[Start of Attachment]
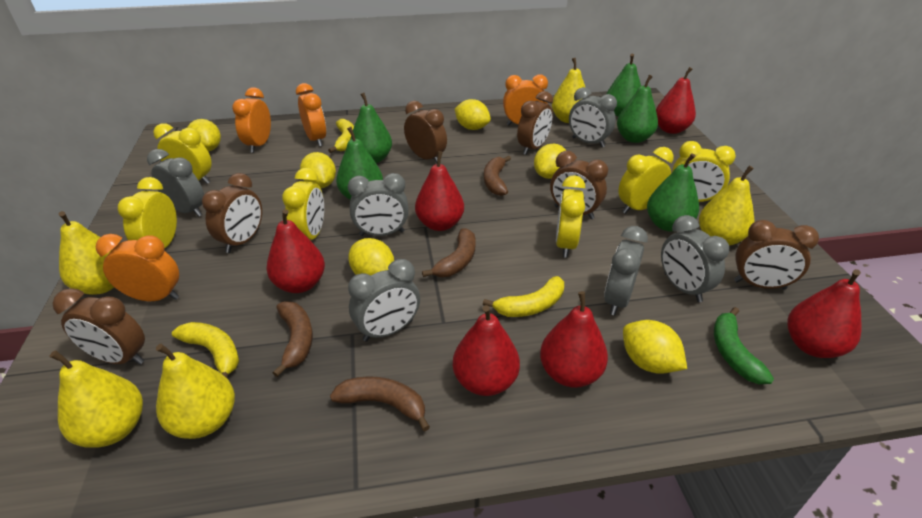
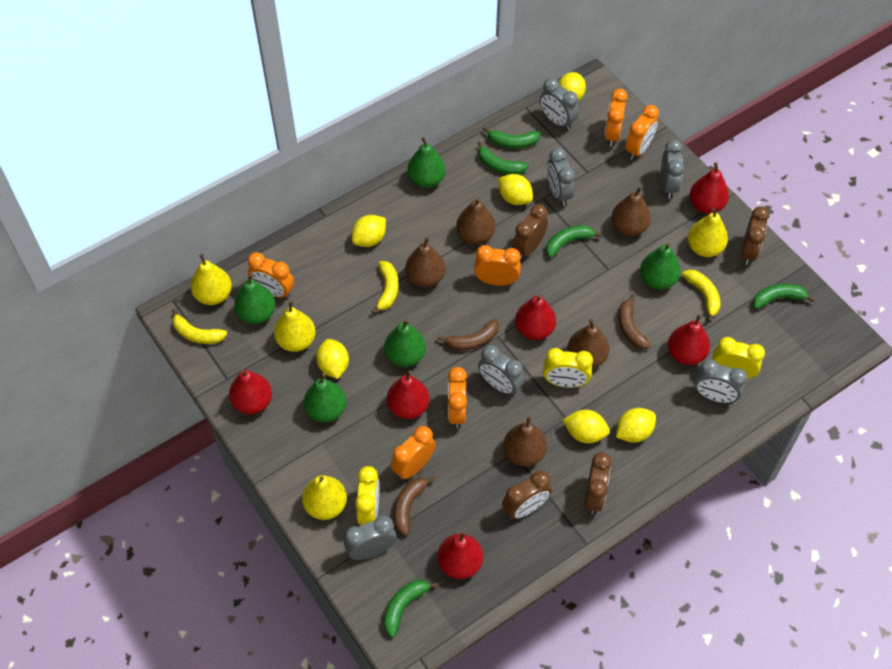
brown banana: 4 -> 3
brown clock: 6 -> 4
brown pear: 0 -> 5
green banana: 1 -> 5
orange clock: 4 -> 6
yellow clock: 6 -> 3
yellow pear: 5 -> 4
[End of Attachment]
# What is needed
Only the lines from the one containing "green banana: 1 -> 5" to the end of the data should be printed, exactly as they stand.

# Result of the task
green banana: 1 -> 5
orange clock: 4 -> 6
yellow clock: 6 -> 3
yellow pear: 5 -> 4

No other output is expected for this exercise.